§ Work to be completed
All of the data that follows is to be printed exactly, without pictures.

Content revision data
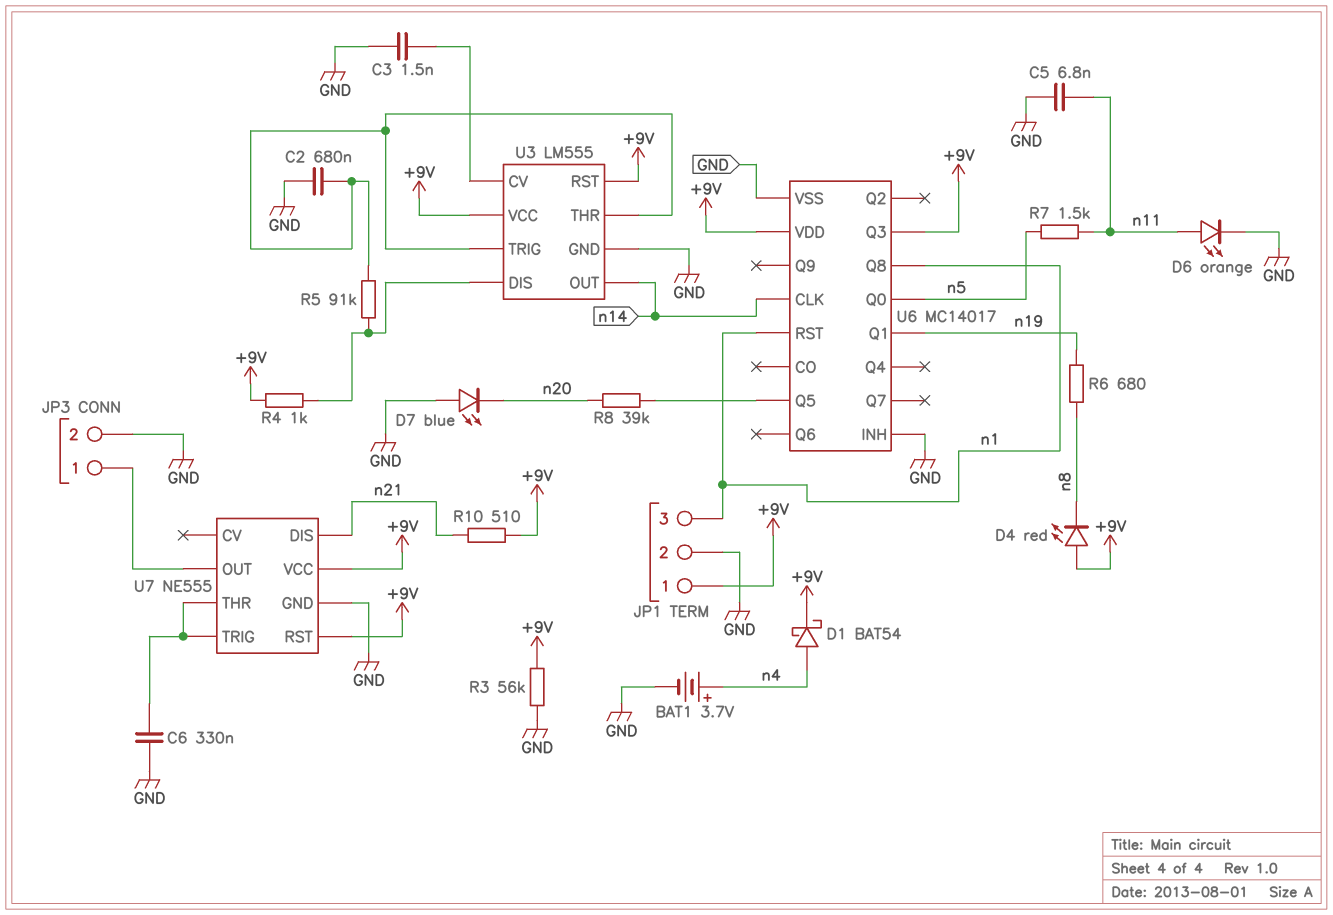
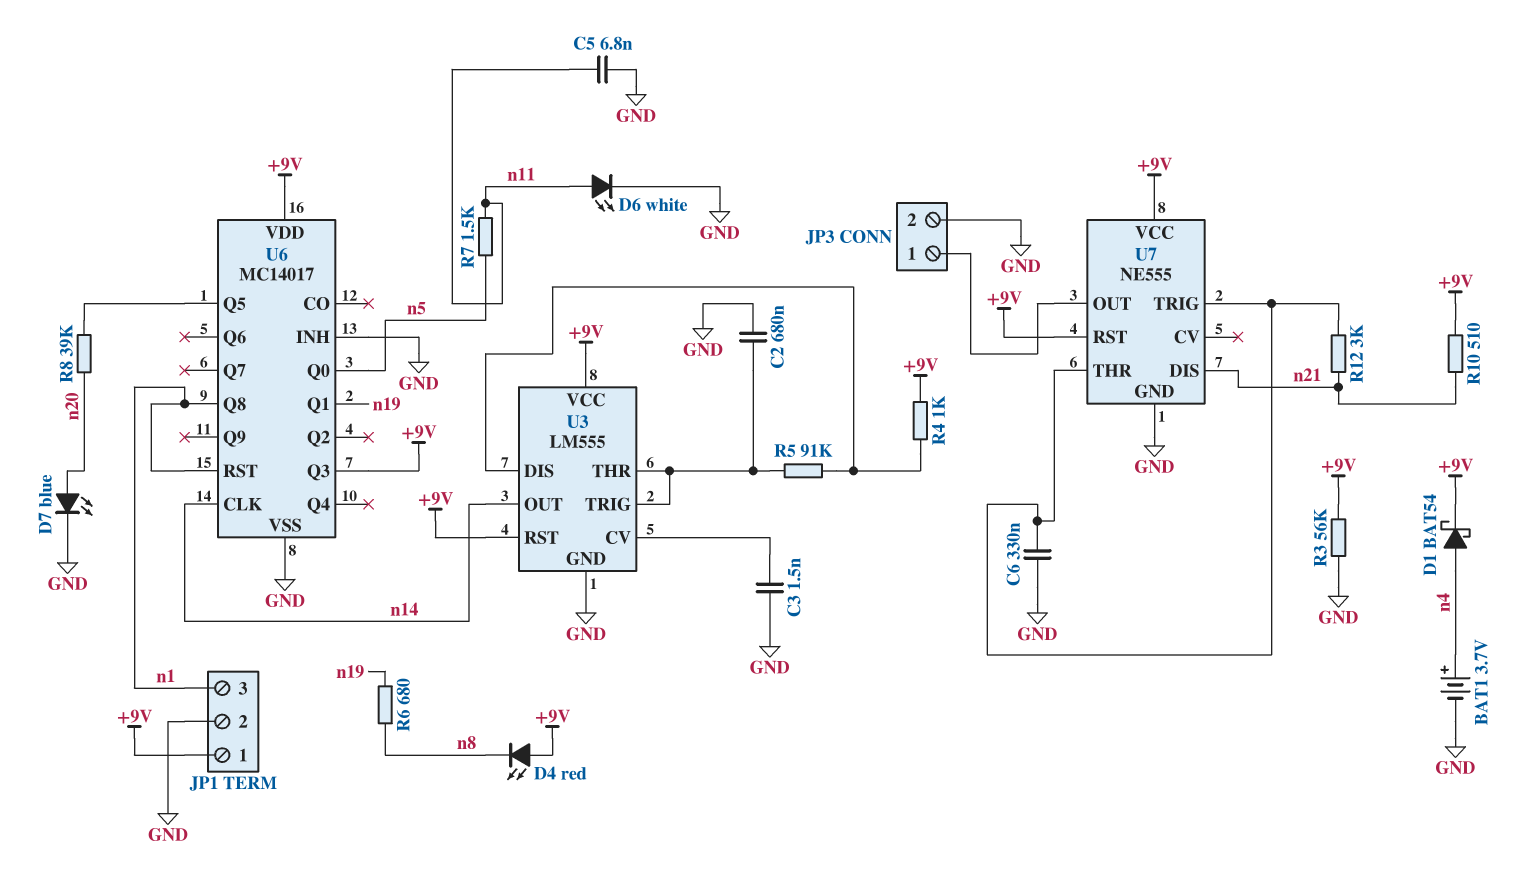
D6: LED orange (A n11, K GND) -> LED white (A n11, K GND)
D7: LED blue (A GND, K n20) -> LED blue (A n20, K GND)
R12: none -> 3k (U7/THR, n21)

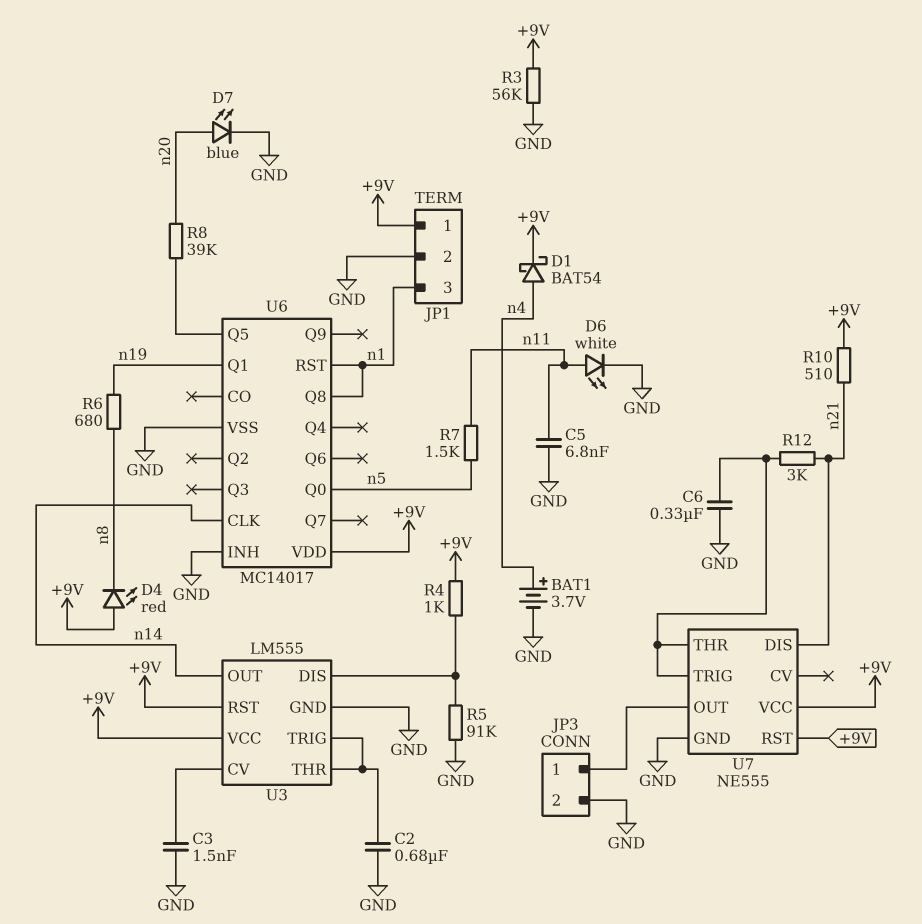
R5: 91k (U3/DIS, U3/THR) -> 91k (GND, U3/DIS)
U6 pin Q3: +9V -> none

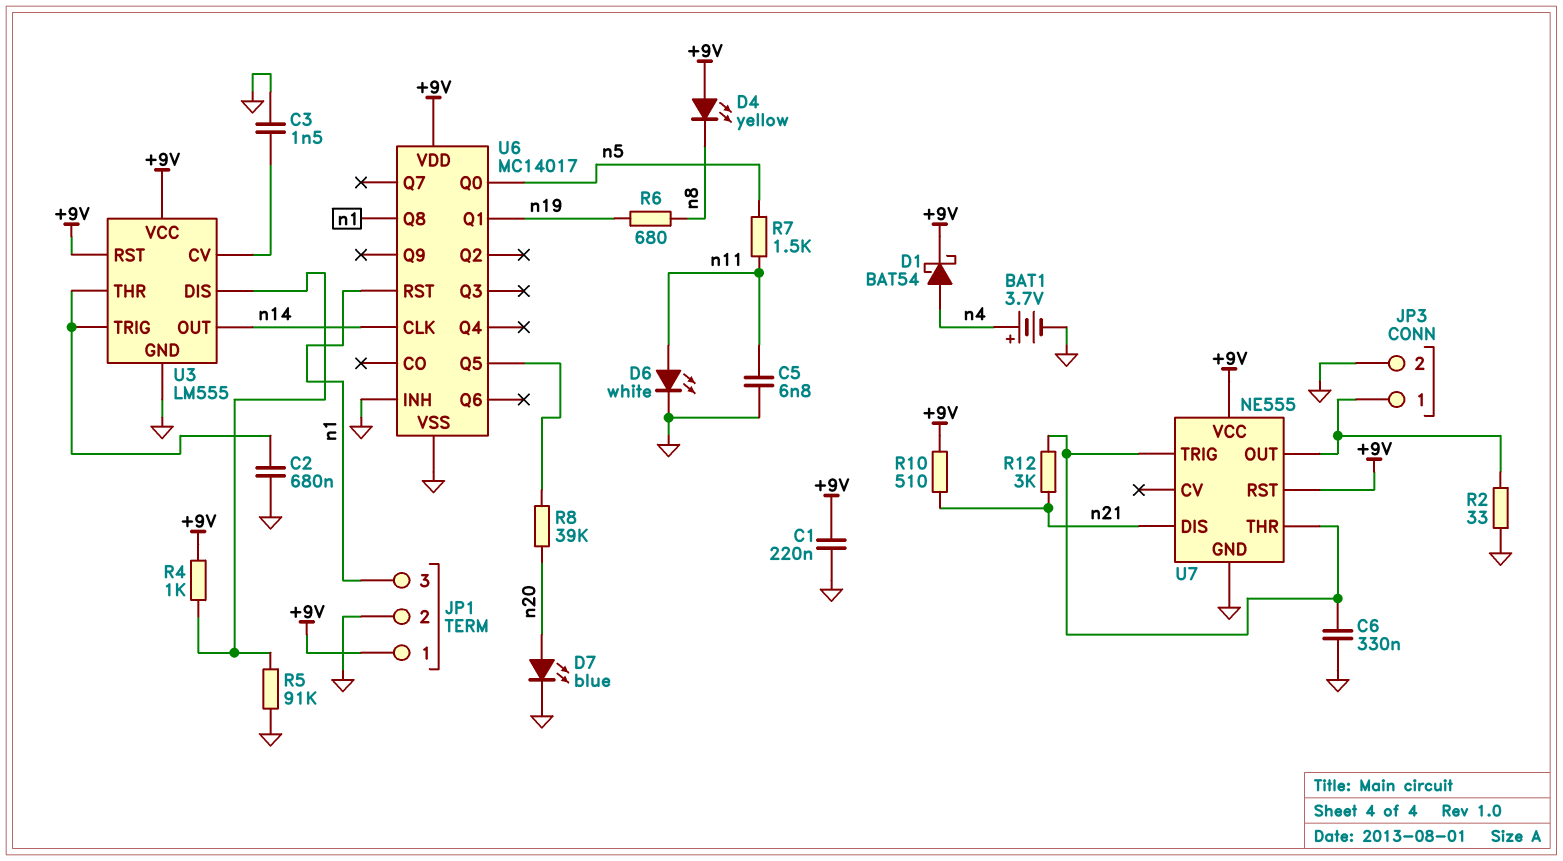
C1: none -> 220nF (+9V, GND)
D4: LED red (A +9V, K n8) -> LED yellow (A +9V, K n8)
R2: none -> 33 (GND, JP3/1)
R3: 56k (+9V, GND) -> none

§ Reply
D6: LED orange (A n11, K GND) -> LED white (A n11, K GND)
D7: LED blue (A GND, K n20) -> LED blue (A n20, K GND)
R12: none -> 3k (U7/THR, n21)

R5: 91k (U3/DIS, U3/THR) -> 91k (GND, U3/DIS)
U6 pin Q3: +9V -> none

C1: none -> 220nF (+9V, GND)
D4: LED red (A +9V, K n8) -> LED yellow (A +9V, K n8)
R2: none -> 33 (GND, JP3/1)
R3: 56k (+9V, GND) -> none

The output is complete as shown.